■ What is asked: Copy the records from the line with "Who is more forward, (343, 579)" up to and including the line with "The point (352, 275) is more distant.", swapping "green grass" for "tall grass" and changing nothing else. Give only those lines.

►

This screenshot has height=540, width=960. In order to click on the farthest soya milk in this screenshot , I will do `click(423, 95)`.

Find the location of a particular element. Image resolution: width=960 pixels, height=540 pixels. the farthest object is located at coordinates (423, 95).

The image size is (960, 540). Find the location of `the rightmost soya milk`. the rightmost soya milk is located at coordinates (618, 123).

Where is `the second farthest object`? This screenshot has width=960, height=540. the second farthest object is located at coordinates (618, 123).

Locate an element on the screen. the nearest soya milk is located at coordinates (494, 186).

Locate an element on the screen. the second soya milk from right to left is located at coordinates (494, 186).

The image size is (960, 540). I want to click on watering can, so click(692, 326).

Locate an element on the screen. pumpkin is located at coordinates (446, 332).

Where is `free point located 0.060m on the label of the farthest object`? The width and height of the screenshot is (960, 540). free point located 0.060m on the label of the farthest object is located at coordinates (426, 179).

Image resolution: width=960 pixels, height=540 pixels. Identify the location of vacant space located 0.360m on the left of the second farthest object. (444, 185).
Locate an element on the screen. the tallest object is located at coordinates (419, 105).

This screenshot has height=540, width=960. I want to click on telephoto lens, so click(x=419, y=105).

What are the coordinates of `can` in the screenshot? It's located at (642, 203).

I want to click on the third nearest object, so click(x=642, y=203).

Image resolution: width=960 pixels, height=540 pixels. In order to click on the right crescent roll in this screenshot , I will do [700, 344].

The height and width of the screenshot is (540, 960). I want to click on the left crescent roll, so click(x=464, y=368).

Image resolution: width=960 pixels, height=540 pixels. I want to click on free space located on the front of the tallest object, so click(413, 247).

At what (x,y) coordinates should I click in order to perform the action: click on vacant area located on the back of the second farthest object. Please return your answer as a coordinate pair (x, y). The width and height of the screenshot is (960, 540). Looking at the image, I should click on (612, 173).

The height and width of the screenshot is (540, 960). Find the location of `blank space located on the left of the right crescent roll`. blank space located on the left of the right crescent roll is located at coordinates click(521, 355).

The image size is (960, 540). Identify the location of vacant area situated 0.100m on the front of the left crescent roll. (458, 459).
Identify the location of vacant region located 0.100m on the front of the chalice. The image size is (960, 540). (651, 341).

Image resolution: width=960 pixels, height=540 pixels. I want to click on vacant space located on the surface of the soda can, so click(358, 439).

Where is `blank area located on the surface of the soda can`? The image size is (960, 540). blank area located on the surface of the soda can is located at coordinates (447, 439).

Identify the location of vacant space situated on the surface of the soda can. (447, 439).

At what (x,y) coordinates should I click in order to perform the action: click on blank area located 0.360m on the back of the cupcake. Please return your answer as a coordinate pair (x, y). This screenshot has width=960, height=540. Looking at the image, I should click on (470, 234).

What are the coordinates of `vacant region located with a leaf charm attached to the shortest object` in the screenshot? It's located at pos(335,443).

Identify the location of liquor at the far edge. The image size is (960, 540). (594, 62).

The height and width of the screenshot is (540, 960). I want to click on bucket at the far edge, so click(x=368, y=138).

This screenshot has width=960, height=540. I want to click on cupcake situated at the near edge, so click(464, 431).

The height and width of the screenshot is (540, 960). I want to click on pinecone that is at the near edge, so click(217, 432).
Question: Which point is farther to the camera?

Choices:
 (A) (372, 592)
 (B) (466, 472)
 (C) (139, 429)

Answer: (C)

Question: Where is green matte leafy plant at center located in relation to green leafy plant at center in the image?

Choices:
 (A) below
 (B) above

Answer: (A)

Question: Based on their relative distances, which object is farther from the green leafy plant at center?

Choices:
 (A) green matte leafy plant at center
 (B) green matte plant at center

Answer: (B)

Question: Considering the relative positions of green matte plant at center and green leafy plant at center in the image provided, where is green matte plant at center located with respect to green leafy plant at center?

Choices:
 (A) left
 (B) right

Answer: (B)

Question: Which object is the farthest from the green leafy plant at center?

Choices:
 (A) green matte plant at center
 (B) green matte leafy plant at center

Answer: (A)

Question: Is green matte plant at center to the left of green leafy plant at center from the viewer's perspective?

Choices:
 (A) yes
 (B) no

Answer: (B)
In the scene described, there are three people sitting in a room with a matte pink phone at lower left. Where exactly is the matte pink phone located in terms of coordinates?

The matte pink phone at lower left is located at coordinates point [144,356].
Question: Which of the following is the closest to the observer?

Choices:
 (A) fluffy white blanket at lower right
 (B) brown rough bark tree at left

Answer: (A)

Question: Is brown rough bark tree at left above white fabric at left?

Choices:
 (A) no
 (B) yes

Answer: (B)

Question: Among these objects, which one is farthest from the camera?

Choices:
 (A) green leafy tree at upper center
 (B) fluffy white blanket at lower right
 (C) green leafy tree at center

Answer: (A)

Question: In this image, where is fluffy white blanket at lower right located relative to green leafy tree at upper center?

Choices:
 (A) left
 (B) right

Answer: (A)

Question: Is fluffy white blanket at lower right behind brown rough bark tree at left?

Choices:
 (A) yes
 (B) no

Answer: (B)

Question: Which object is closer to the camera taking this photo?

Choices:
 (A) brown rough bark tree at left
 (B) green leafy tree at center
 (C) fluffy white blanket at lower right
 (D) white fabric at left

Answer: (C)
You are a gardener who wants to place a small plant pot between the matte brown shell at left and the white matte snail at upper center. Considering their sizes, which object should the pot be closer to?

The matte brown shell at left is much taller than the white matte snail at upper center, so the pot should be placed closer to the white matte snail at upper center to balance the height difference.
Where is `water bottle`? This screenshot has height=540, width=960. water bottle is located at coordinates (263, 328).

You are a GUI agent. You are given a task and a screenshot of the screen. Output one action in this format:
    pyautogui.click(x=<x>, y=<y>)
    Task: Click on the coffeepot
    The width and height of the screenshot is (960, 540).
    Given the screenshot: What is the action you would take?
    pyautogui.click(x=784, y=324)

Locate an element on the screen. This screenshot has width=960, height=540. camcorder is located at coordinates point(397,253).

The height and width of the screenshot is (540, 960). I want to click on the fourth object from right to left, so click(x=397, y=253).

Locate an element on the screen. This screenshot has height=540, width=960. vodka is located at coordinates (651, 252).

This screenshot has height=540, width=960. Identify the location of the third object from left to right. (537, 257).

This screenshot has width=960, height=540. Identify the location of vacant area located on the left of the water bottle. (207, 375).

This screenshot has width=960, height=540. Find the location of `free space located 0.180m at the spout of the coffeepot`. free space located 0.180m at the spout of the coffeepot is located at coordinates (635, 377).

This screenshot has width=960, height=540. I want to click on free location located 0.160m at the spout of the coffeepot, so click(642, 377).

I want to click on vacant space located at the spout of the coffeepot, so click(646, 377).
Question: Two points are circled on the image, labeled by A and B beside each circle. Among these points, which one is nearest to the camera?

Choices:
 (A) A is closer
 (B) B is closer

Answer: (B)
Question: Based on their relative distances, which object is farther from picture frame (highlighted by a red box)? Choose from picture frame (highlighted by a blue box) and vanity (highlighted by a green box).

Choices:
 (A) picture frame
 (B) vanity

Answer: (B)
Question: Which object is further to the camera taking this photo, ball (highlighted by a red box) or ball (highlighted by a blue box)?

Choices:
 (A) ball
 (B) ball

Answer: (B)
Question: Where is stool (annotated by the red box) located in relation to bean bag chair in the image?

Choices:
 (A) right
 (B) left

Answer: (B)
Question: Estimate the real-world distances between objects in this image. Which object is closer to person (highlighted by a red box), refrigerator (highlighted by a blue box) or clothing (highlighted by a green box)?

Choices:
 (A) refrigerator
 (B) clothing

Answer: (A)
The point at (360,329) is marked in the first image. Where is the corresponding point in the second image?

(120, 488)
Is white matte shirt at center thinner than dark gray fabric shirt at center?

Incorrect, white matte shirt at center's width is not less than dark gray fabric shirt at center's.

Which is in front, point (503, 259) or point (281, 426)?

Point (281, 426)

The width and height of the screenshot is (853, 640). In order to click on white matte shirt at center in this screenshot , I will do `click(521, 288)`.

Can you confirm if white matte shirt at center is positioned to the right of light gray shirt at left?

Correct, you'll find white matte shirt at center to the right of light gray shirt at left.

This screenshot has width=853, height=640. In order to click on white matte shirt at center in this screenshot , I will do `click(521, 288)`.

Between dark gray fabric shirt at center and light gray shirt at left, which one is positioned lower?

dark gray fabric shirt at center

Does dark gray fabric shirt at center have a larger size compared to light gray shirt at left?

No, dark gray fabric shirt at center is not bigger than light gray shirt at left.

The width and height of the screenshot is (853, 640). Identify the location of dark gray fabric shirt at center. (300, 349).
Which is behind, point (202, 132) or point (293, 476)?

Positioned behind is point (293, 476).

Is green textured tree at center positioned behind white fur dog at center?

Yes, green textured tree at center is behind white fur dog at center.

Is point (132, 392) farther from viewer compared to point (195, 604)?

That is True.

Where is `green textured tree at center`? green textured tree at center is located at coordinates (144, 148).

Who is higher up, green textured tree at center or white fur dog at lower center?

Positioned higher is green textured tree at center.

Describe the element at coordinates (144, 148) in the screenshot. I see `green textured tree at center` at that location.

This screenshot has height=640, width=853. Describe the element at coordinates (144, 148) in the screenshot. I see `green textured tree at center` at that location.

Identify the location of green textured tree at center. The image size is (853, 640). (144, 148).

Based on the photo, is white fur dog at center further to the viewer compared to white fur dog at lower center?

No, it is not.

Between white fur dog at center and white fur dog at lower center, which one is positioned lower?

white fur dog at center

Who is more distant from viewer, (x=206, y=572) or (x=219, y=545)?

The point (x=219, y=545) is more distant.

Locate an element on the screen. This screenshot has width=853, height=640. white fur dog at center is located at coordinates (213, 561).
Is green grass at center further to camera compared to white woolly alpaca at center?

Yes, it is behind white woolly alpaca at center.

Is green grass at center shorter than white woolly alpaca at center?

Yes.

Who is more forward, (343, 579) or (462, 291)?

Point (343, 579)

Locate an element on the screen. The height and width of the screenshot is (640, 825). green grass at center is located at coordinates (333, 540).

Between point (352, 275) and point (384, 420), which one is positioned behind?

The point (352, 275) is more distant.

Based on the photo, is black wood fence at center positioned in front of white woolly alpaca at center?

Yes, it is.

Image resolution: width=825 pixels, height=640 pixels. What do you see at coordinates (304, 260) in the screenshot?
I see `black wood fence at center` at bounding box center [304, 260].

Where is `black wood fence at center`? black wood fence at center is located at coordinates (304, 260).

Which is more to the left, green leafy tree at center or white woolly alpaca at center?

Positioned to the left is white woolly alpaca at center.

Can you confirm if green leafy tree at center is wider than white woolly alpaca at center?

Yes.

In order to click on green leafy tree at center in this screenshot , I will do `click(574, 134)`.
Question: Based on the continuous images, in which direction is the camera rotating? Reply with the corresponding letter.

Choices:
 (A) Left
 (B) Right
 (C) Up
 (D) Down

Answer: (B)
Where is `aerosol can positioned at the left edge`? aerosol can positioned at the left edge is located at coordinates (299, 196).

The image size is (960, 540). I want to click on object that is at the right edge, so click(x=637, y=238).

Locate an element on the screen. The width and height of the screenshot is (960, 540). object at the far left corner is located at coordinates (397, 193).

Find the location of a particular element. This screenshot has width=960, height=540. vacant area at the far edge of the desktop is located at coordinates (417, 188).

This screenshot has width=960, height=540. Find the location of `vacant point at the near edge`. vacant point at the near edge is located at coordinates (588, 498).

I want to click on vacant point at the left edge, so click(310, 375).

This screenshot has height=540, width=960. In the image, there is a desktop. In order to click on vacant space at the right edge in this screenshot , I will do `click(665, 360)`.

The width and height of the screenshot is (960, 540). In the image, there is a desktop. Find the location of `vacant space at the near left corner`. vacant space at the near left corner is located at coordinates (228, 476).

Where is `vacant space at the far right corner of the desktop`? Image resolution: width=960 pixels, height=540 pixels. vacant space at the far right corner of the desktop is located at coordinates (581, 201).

◄

■ Solution to this problem:
Who is more forward, (343, 579) or (462, 291)?

Point (343, 579)

Locate an element on the screen. The height and width of the screenshot is (640, 825). tall grass at center is located at coordinates (333, 540).

Between point (352, 275) and point (384, 420), which one is positioned behind?

The point (352, 275) is more distant.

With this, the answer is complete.